## WHAT THIS TASK INVOLVES
Pictures are to be left out; every line from the one with "move: cuaderno (rojo)" through the end of the data must be transcribed exactly.

** EXCERPTED DATA follows **

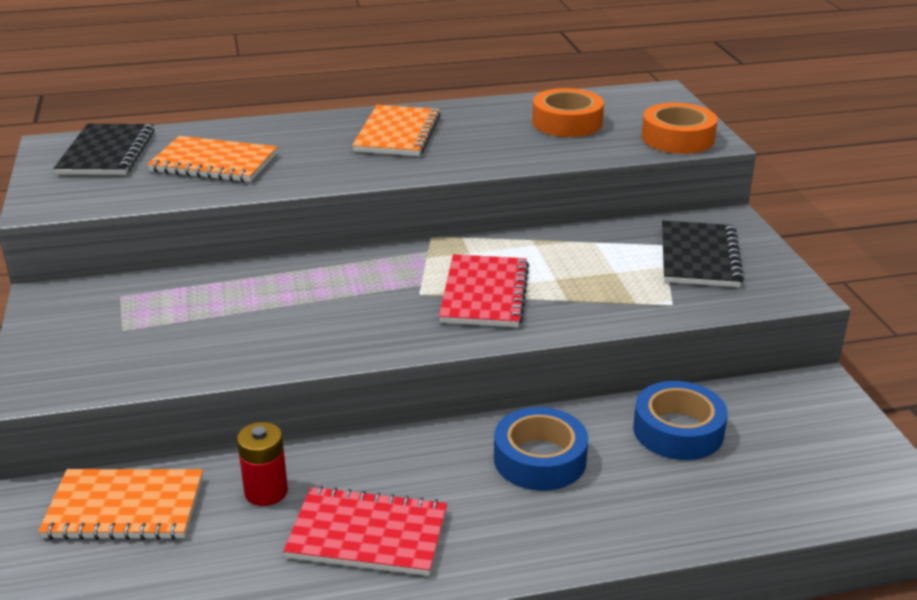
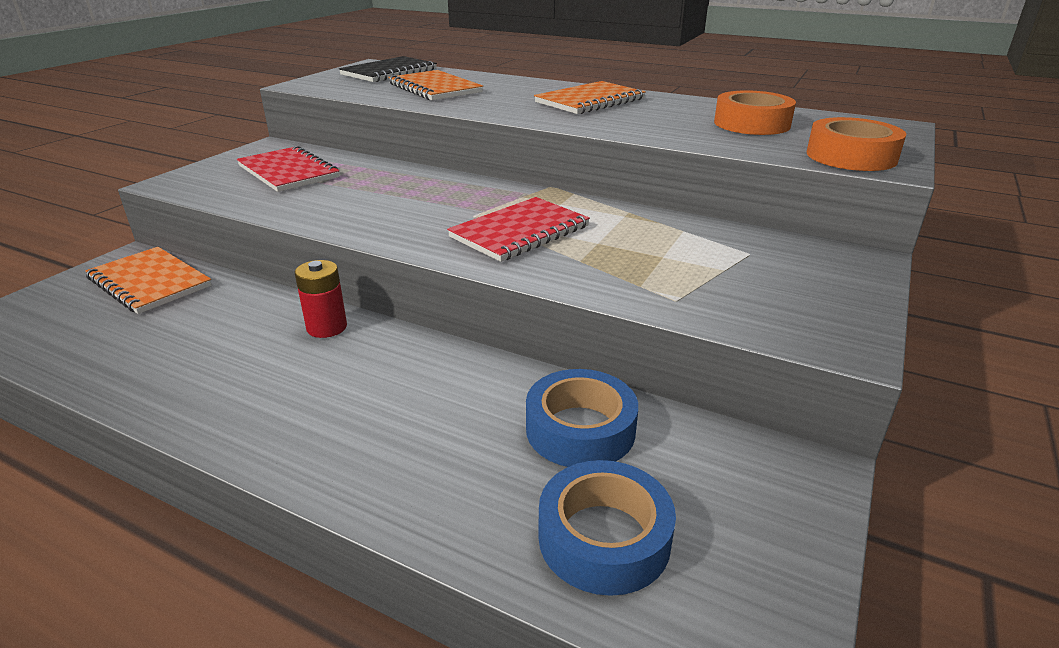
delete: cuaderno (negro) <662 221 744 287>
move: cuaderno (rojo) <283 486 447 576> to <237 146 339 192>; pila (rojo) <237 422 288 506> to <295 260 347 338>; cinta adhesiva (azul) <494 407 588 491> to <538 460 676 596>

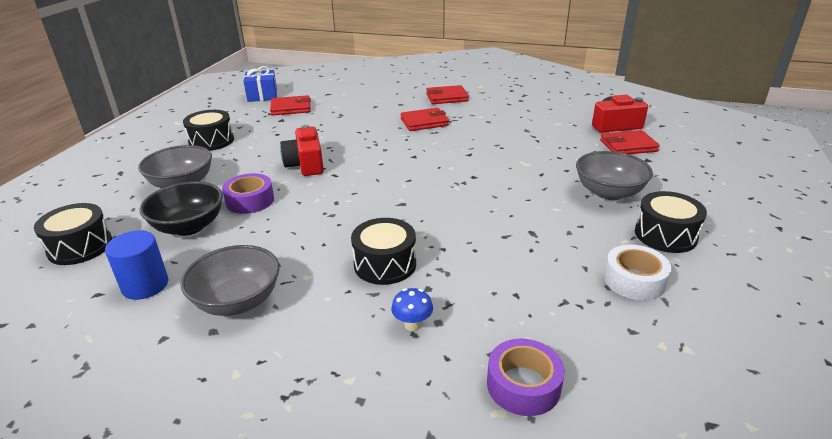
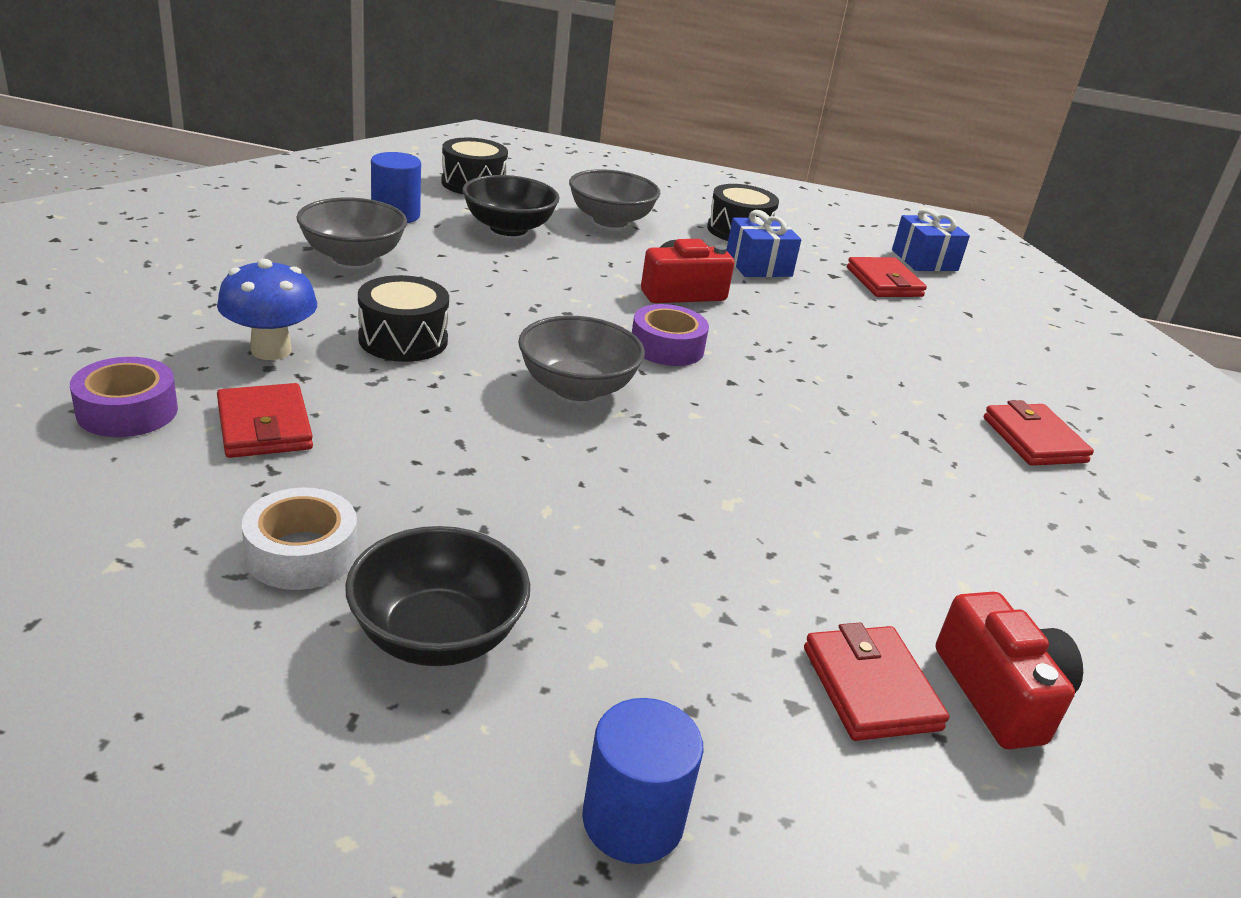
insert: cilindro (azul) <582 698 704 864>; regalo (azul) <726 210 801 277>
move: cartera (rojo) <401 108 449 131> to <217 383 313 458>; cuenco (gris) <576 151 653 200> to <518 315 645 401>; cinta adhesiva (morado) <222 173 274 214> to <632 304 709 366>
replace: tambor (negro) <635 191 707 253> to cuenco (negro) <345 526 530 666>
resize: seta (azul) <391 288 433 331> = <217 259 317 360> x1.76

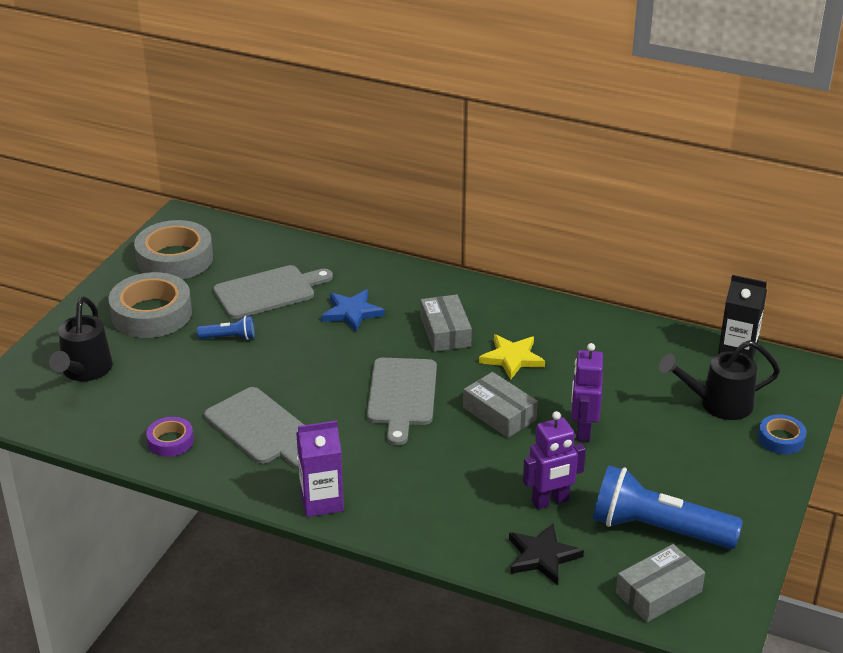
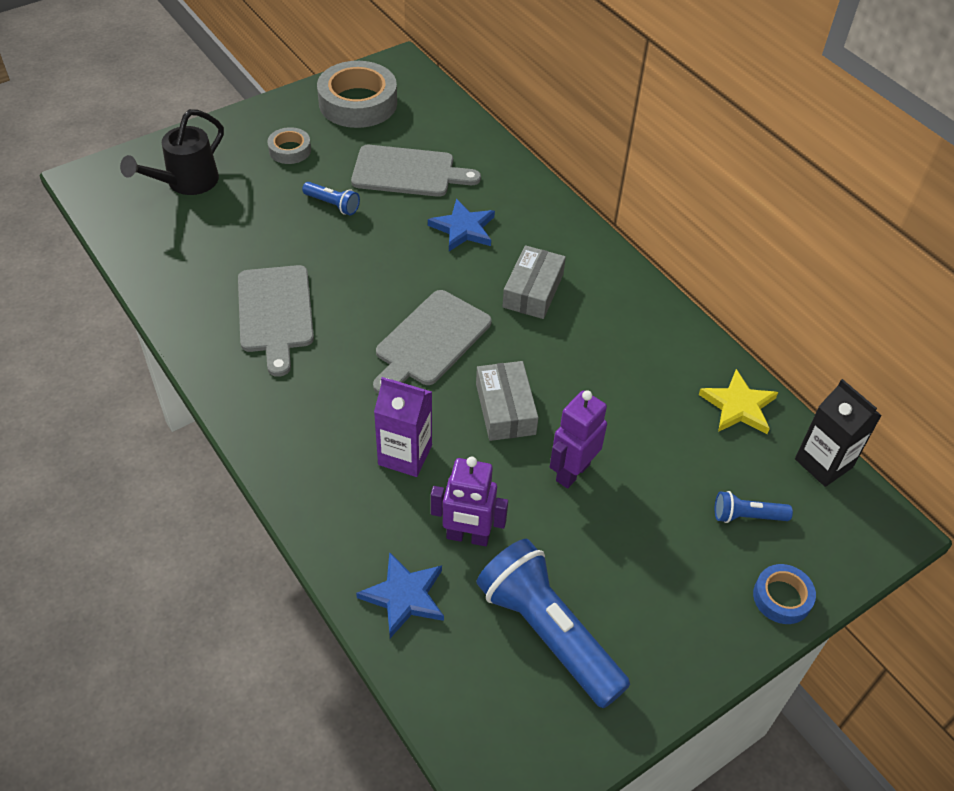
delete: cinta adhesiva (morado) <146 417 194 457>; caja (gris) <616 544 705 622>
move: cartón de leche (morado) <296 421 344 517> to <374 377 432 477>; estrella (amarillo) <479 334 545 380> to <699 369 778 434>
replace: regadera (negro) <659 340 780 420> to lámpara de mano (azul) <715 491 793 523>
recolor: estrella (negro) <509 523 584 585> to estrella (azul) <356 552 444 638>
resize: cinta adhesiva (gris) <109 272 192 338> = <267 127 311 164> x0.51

** End of EXCERPTED DATA **

## ANSWER SPACE
move: cuaderno (rojo) <283 486 447 576> to <237 146 339 192>; pila (rojo) <237 422 288 506> to <295 260 347 338>; cinta adhesiva (azul) <494 407 588 491> to <538 460 676 596>

insert: cilindro (azul) <582 698 704 864>; regalo (azul) <726 210 801 277>
move: cartera (rojo) <401 108 449 131> to <217 383 313 458>; cuenco (gris) <576 151 653 200> to <518 315 645 401>; cinta adhesiva (morado) <222 173 274 214> to <632 304 709 366>
replace: tambor (negro) <635 191 707 253> to cuenco (negro) <345 526 530 666>
resize: seta (azul) <391 288 433 331> = <217 259 317 360> x1.76

delete: cinta adhesiva (morado) <146 417 194 457>; caja (gris) <616 544 705 622>
move: cartón de leche (morado) <296 421 344 517> to <374 377 432 477>; estrella (amarillo) <479 334 545 380> to <699 369 778 434>
replace: regadera (negro) <659 340 780 420> to lámpara de mano (azul) <715 491 793 523>
recolor: estrella (negro) <509 523 584 585> to estrella (azul) <356 552 444 638>
resize: cinta adhesiva (gris) <109 272 192 338> = <267 127 311 164> x0.51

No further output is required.